To do:
Keep images out and repeat all data exactly.

[Change detection outputs]
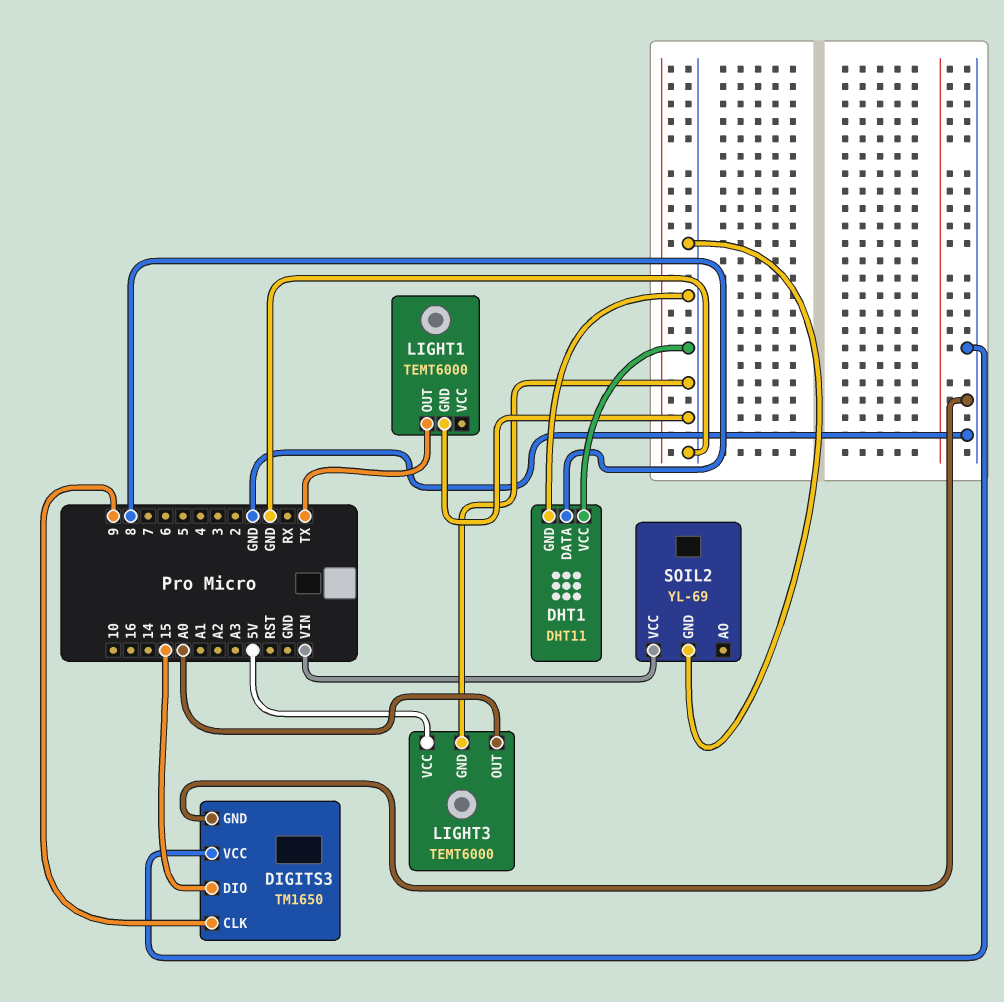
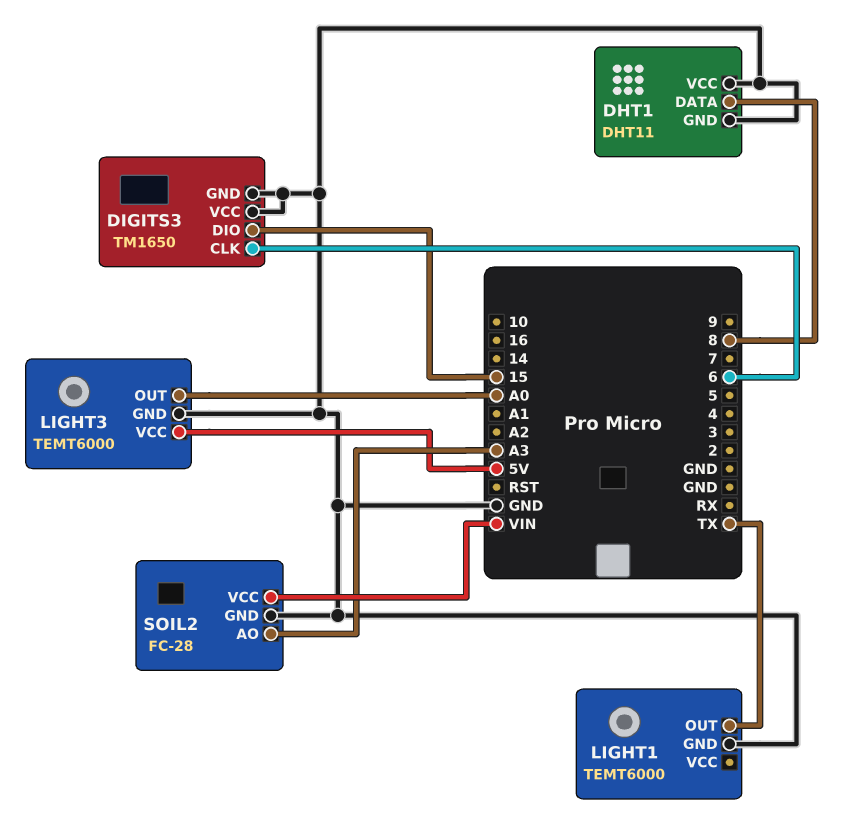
DIGITS3 pin CLK: 9 -> 6
SOIL2: YL-69 -> FC-28
SOIL2 pin AO: none -> A3

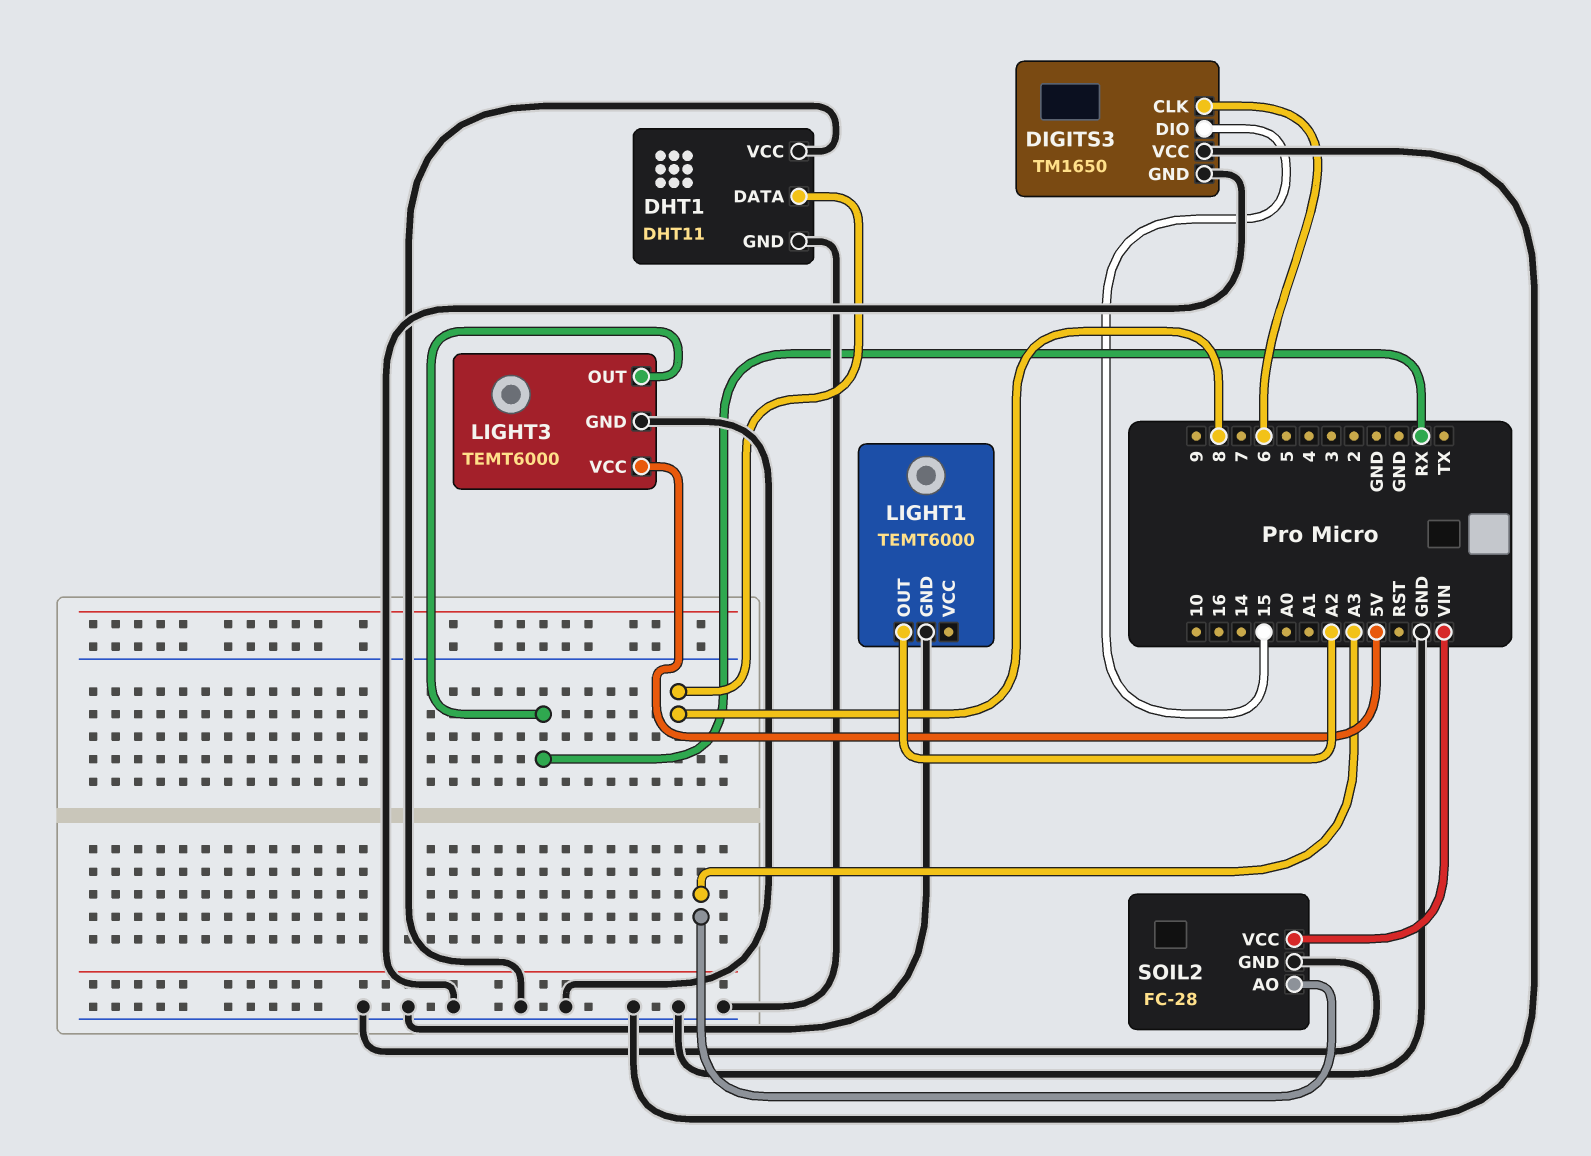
LIGHT1 pin OUT: TX -> A2
LIGHT3 pin OUT: A0 -> RX

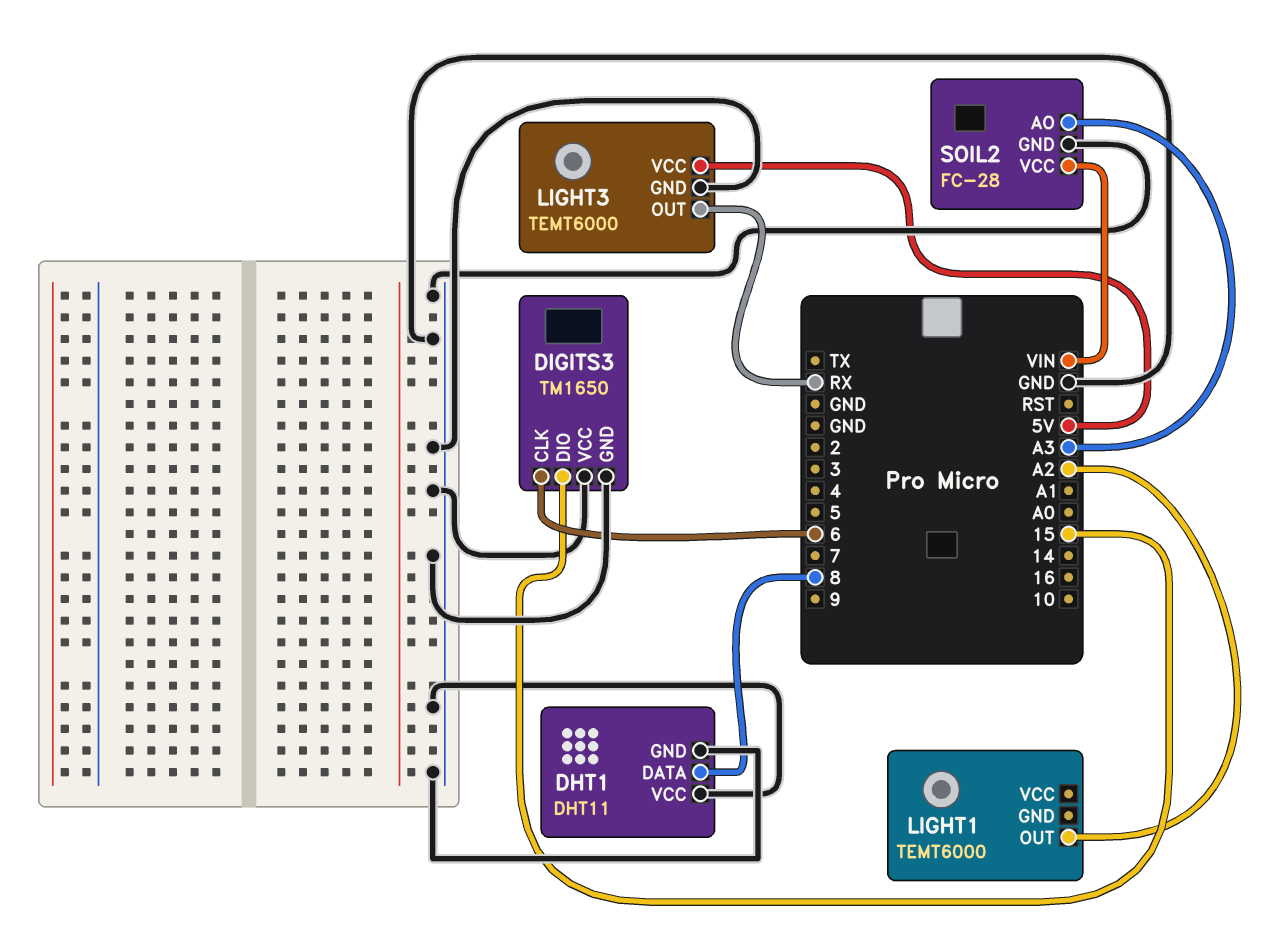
LIGHT1 pin GND: GND -> none

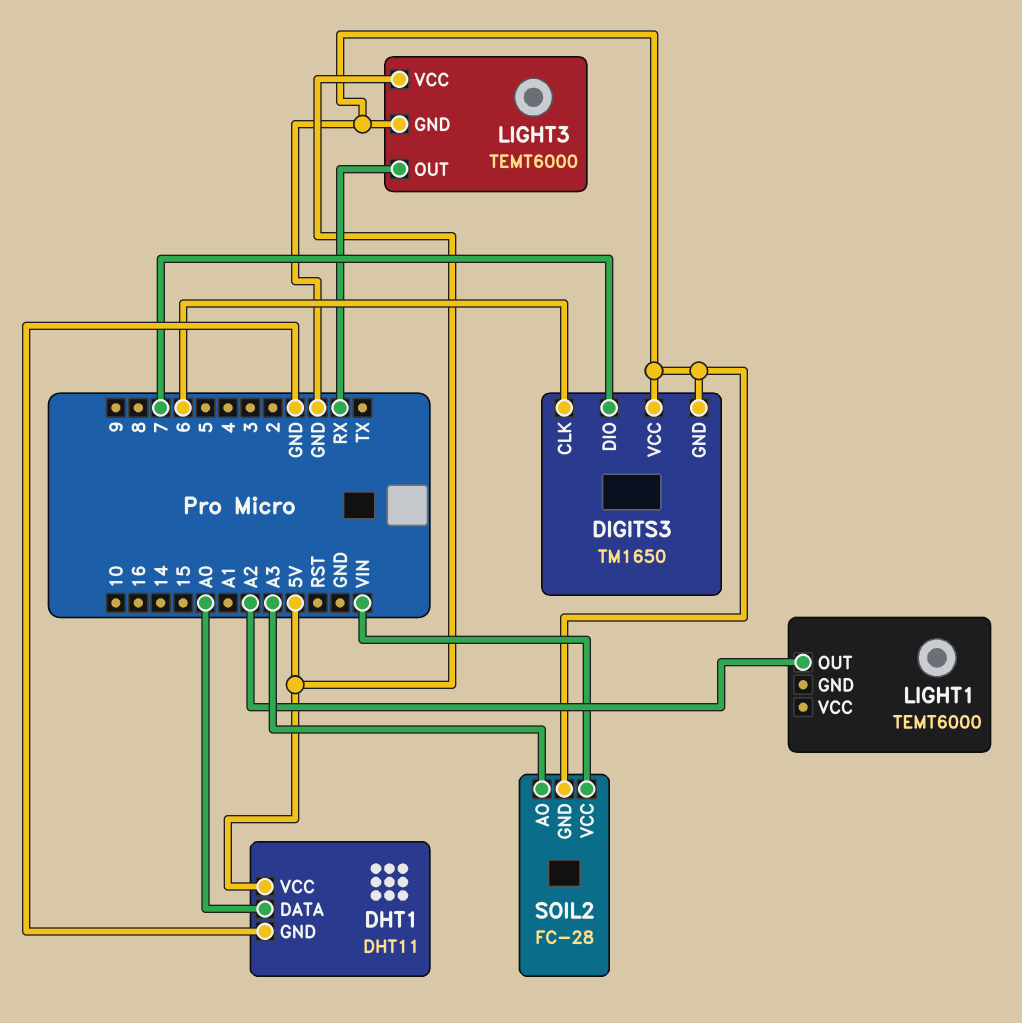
DHT1 pin DATA: 8 -> A0
DHT1 pin VCC: GND -> 5V
DIGITS3 pin DIO: 15 -> 7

Task response:
DIGITS3 pin CLK: 9 -> 6
SOIL2: YL-69 -> FC-28
SOIL2 pin AO: none -> A3

LIGHT1 pin OUT: TX -> A2
LIGHT3 pin OUT: A0 -> RX

LIGHT1 pin GND: GND -> none

DHT1 pin DATA: 8 -> A0
DHT1 pin VCC: GND -> 5V
DIGITS3 pin DIO: 15 -> 7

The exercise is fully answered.